_Aim_:
Filter the material below down to the lines that contain the string "rotated", and copy each matching line unchanged.
=====
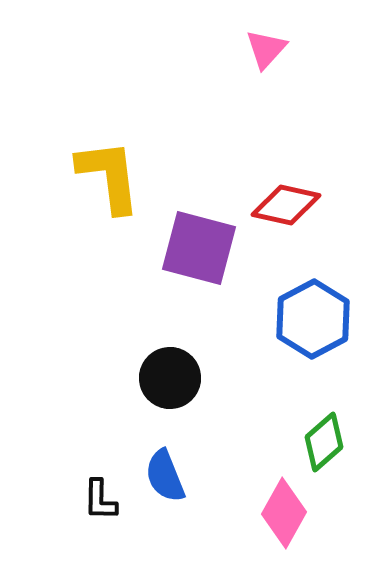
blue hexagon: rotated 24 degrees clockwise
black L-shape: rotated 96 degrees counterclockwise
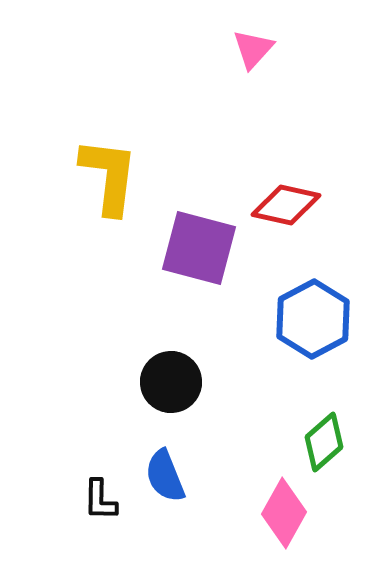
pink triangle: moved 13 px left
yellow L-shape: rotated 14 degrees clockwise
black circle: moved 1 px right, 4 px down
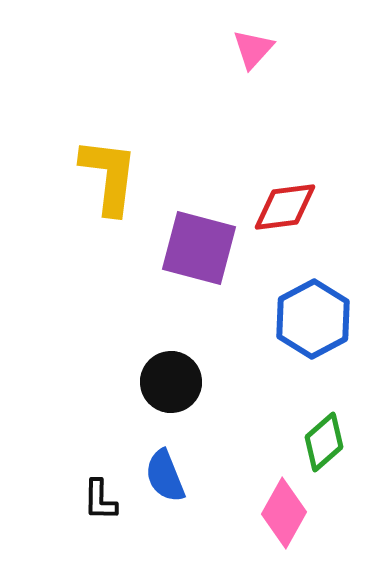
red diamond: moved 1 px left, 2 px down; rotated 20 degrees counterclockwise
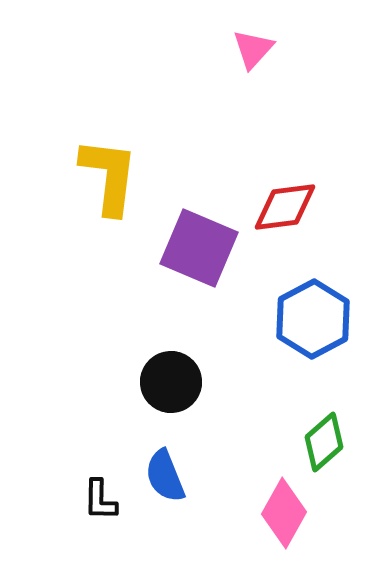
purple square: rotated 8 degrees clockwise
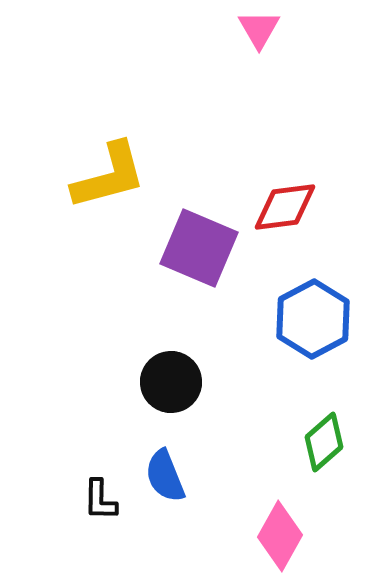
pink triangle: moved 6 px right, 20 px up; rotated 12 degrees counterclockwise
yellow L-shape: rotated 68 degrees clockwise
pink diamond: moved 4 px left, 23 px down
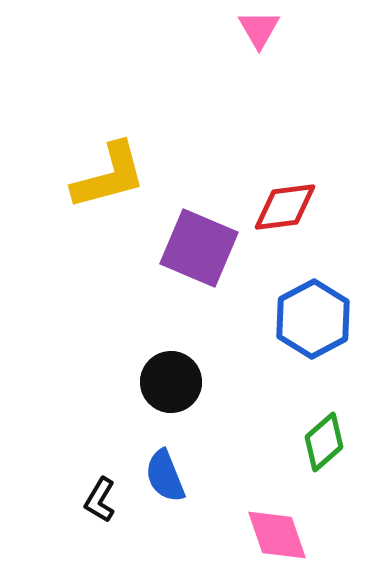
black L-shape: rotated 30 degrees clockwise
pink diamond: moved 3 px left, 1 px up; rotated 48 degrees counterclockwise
=====
_Output for this exercise_:
blue hexagon: rotated 24 degrees clockwise
black L-shape: rotated 96 degrees counterclockwise
yellow L-shape: rotated 14 degrees clockwise
red diamond: moved 1 px left, 2 px down; rotated 20 degrees counterclockwise
purple square: rotated 8 degrees clockwise
pink triangle: moved 6 px right, 20 px up; rotated 12 degrees counterclockwise
yellow L-shape: rotated 68 degrees clockwise
black L-shape: rotated 30 degrees clockwise
pink diamond: moved 3 px left, 1 px up; rotated 48 degrees counterclockwise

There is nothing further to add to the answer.